» Activity: Below is some material. Set down exactly the line where "orange slope D7:E7" appears and all lines after it, and stop at the last line.

*** Dataset section ***

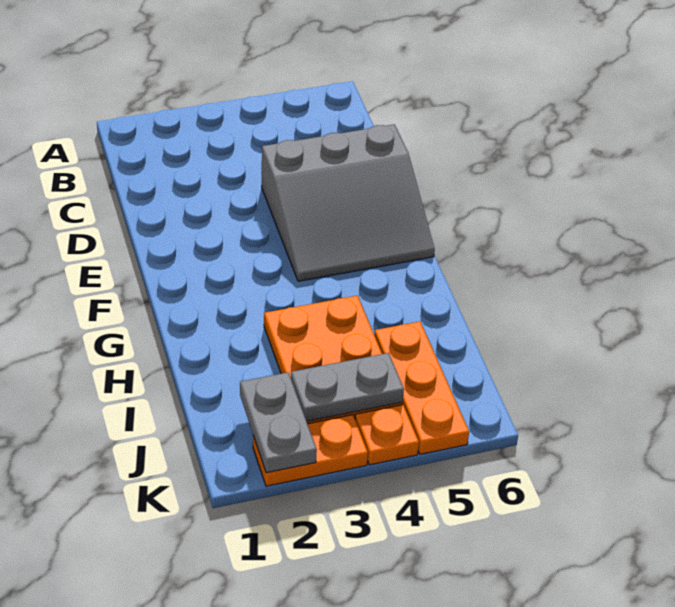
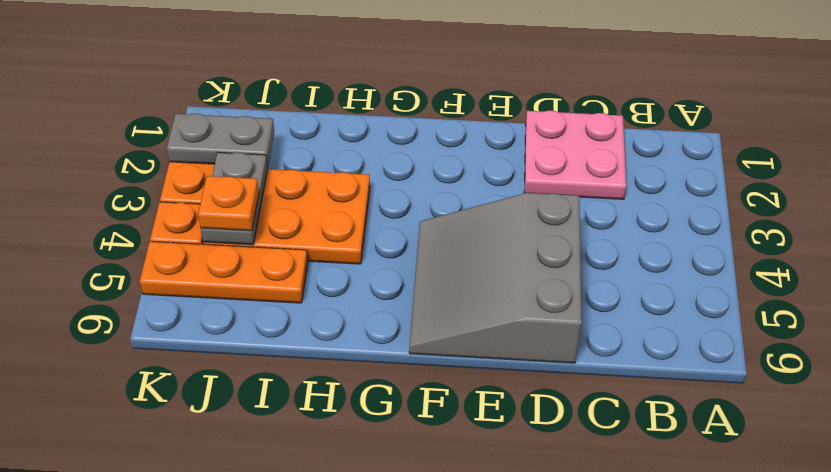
none -> pink plate C1:D2 level 1
none -> orange plate J4 level 3

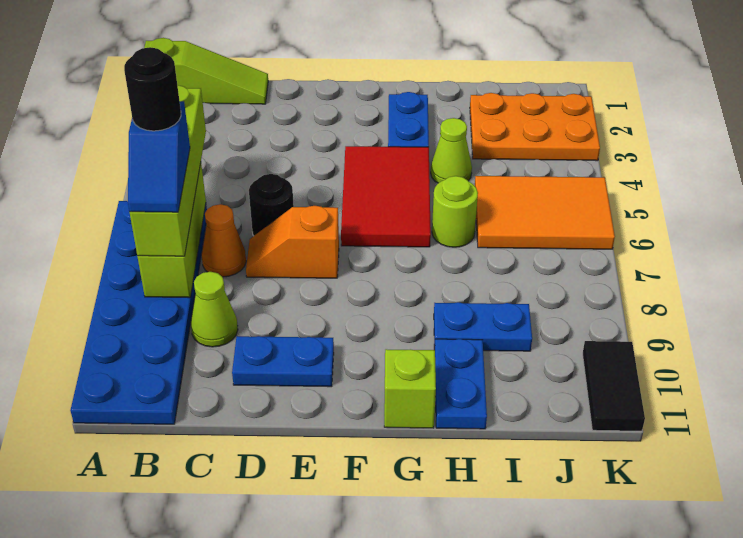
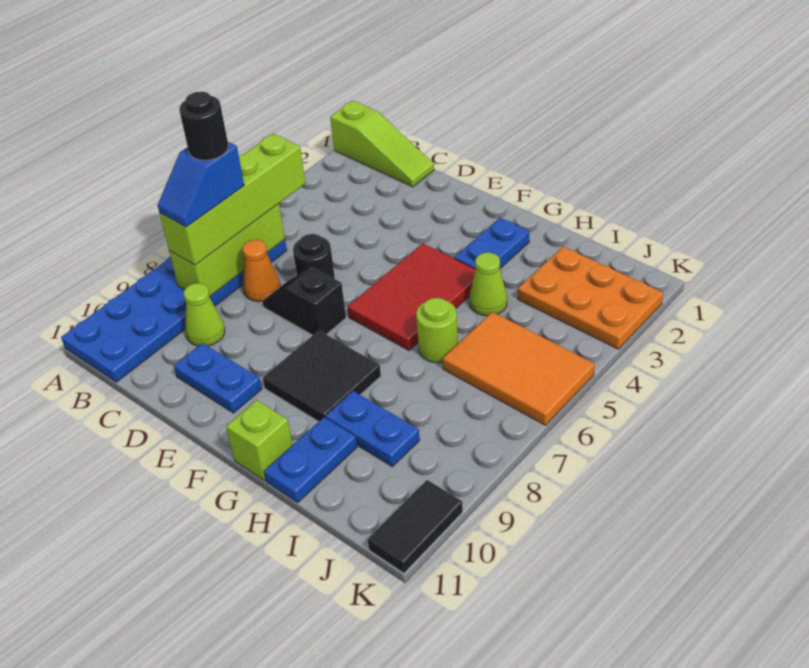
orange slope D7:E7 level 1 top E -> black slope D7:E7 level 1 top E
none -> black tile F8:G9 level 1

*** End of Dataset section ***

» Exercise answer:
orange slope D7:E7 level 1 top E -> black slope D7:E7 level 1 top E
none -> black tile F8:G9 level 1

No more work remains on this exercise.